**Your goal**
Under this line are records; the part from the line containing "- repainted: sand bucket/royal" through the line containing "- gone: saguaro" should be repeated exactly. Please exclude pictures.

----

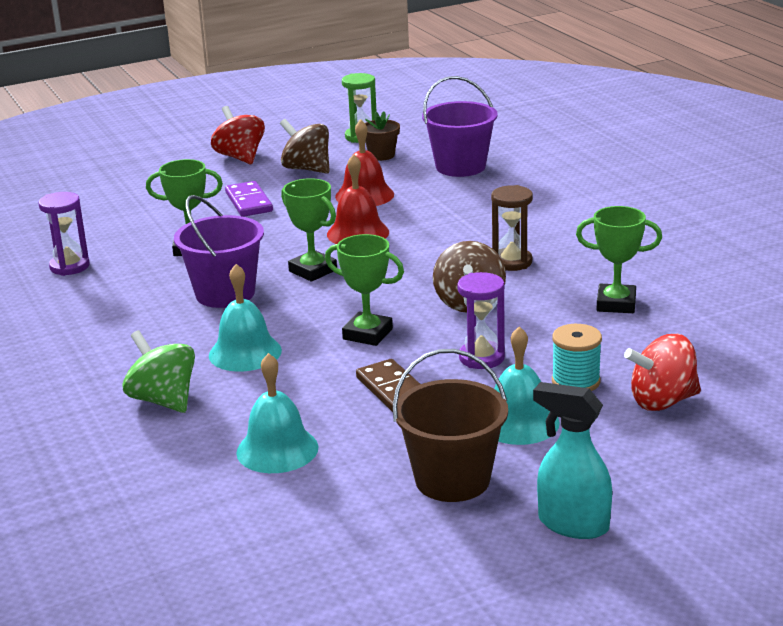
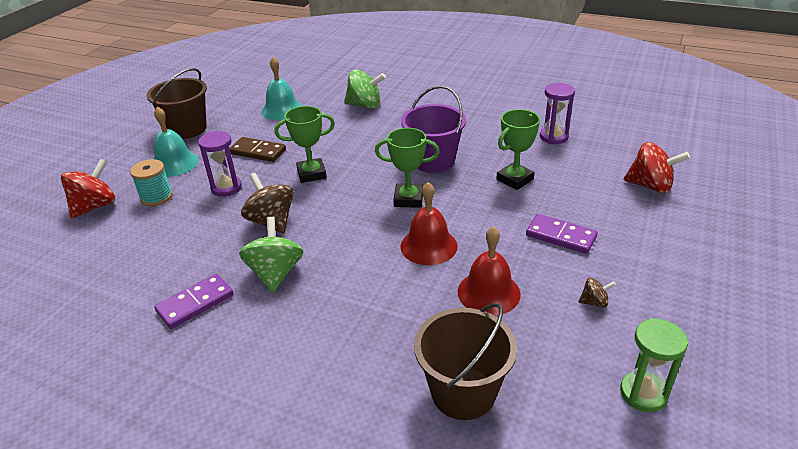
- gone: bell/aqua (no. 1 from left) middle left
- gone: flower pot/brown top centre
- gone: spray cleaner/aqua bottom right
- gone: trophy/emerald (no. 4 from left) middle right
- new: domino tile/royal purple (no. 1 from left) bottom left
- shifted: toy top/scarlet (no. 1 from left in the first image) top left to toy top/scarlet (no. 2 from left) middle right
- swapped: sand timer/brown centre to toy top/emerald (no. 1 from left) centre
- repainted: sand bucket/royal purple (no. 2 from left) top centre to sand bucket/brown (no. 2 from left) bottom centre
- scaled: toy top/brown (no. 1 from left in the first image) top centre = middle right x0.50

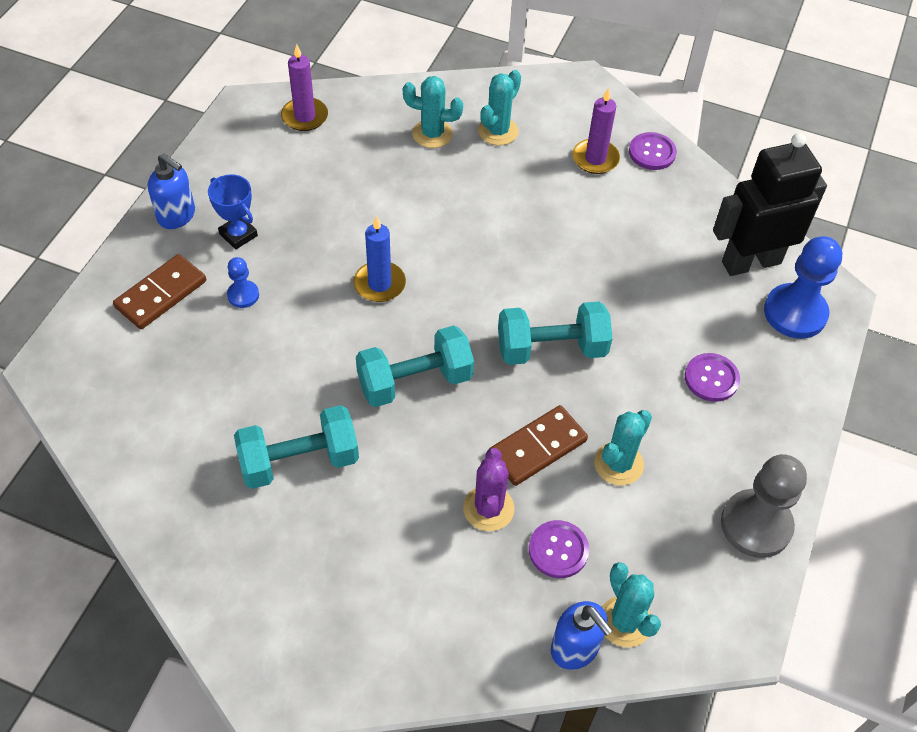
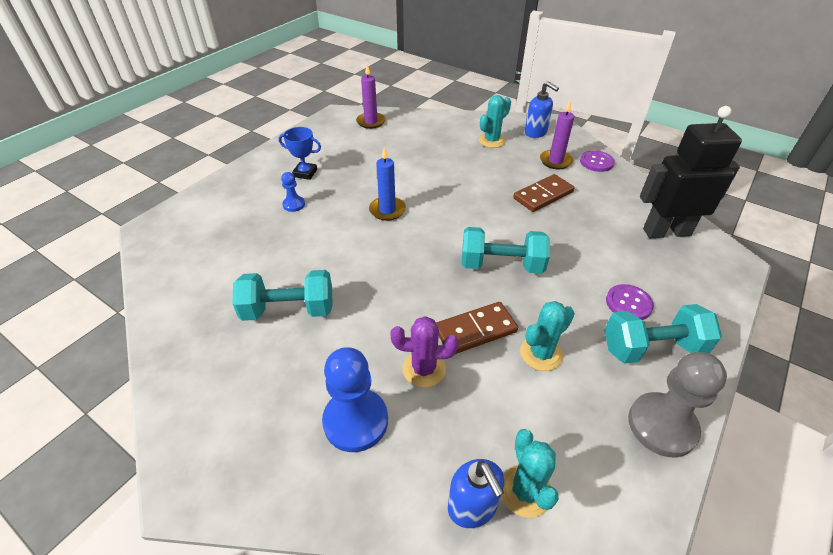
- gone: saguaro cactus/aqua (no. 1 from left) top centre
- gone: shirt button/royal purple (no. 1 from left) bottom centre
- shifted: domino tile/brown (no. 1 from left in the first image) middle left to domino tile/brown (no. 2 from left) centre
- shifted: soap dispenser/blue (no. 1 from left in the first image) top left to soap dispenser/blue (no. 2 from left) top centre
- shifted: free weight/aqua (no. 2 from left in the first image) centre to free weight/aqua (no. 3 from left) middle right
- shifted: pawn/blue (no. 2 from left) middle right to bottom centre
- rotated: trophy/blue top left = top centre 45 degrees counterclockwise
- rotated: saguaro cactus/royal purple bottom centre = centre 75 degrees clockwise

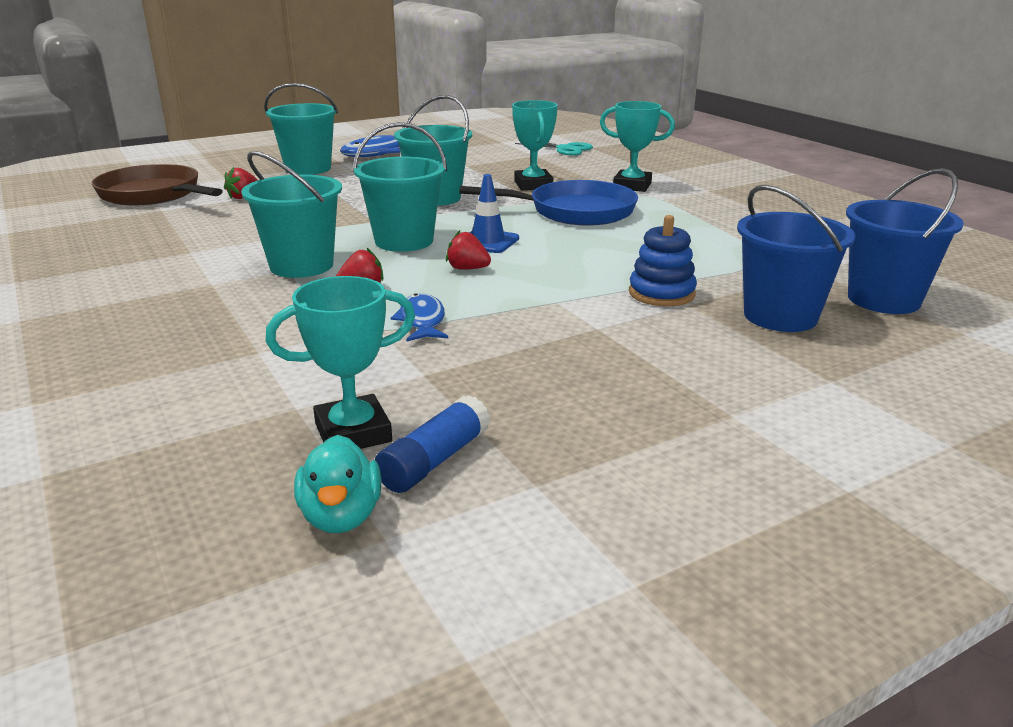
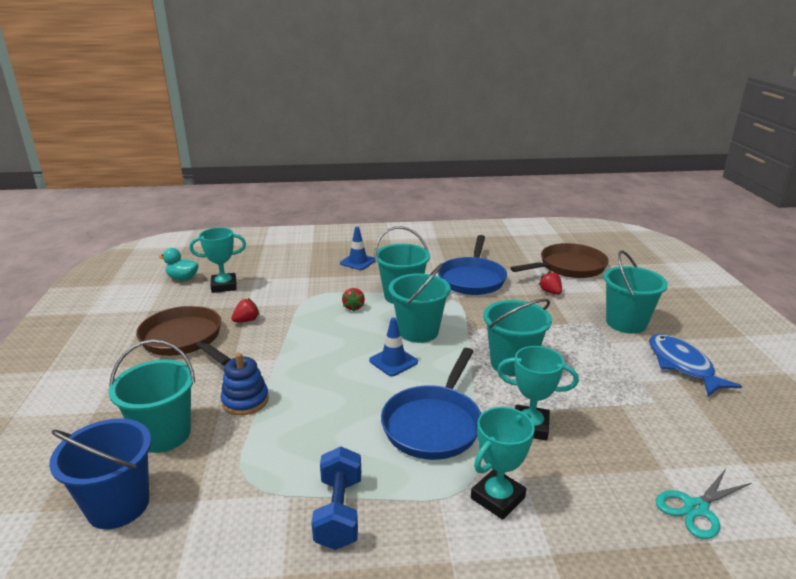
- gone: glue/blue centre
- gone: fish/blue (no. 2 from left) centre
- new: frying pan/brown (no. 1 from left) middle left
- new: free weight/blue bottom centre
- new: safety cone/blue (no. 1 from left) centre
- new: frying pan/blue (no. 2 from left) centre
- shifted: berry/scarlet (no. 3 from left in the first image) centre to berry/scarlet (no. 1 from left) middle left
- repainted: sand bucket/blue (no. 1 from left) middle right to sand bucket/aqua (no. 1 from left) bottom left
- rotated: trophy/aqua (no. 1 from left) centre = middle left 75 degrees clockwise

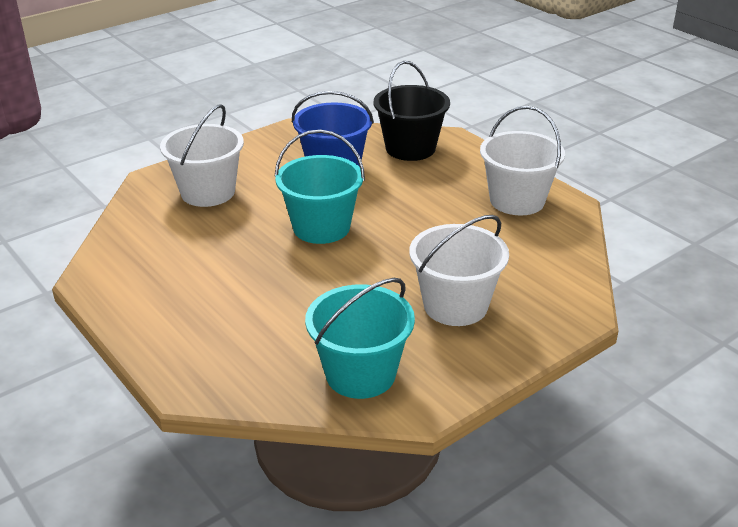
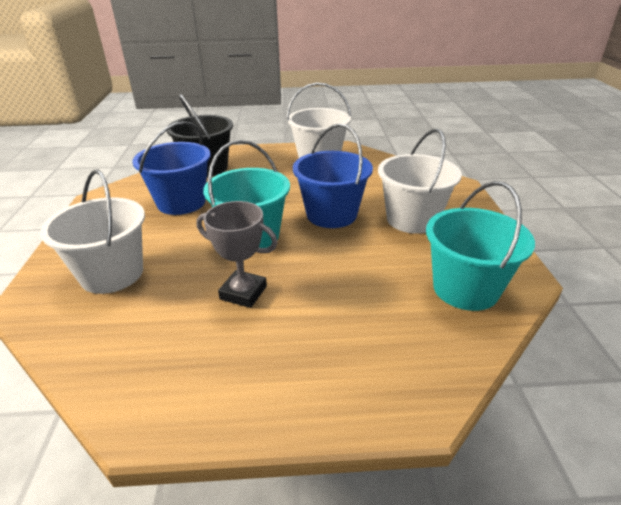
- new: trophy/gray centre
- new: sand bucket/blue (no. 2 from left) centre

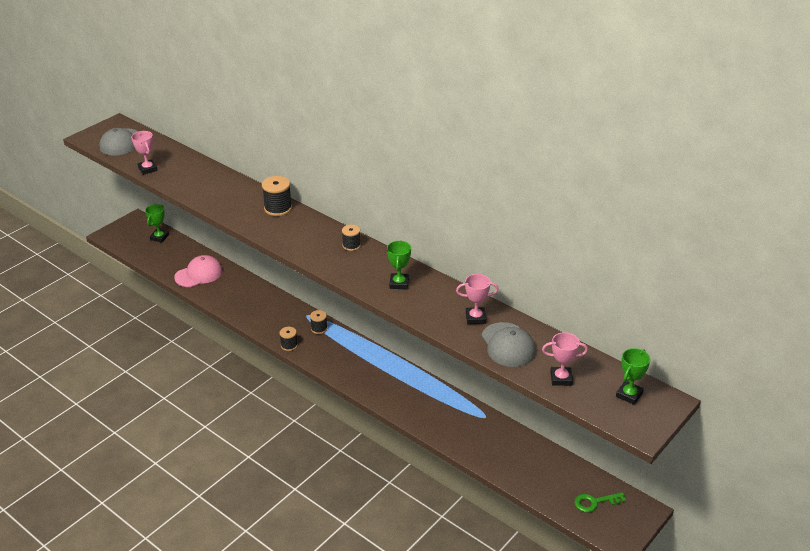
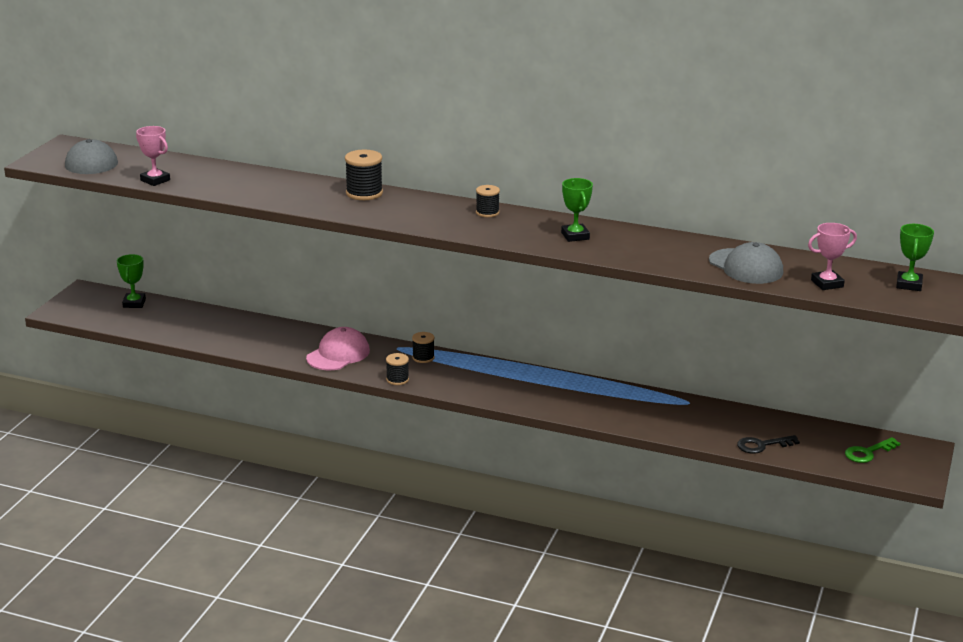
- gone: trophy/pink (no. 2 from left) centre
- new: latchkey/jet-black bottom right
- shifted: peaked cap/pink middle left to centre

----

**Exercise response**
- repainted: sand bucket/royal purple (no. 2 from left) top centre to sand bucket/brown (no. 2 from left) bottom centre
- scaled: toy top/brown (no. 1 from left in the first image) top centre = middle right x0.50

- gone: saguaro cactus/aqua (no. 1 from left) top centre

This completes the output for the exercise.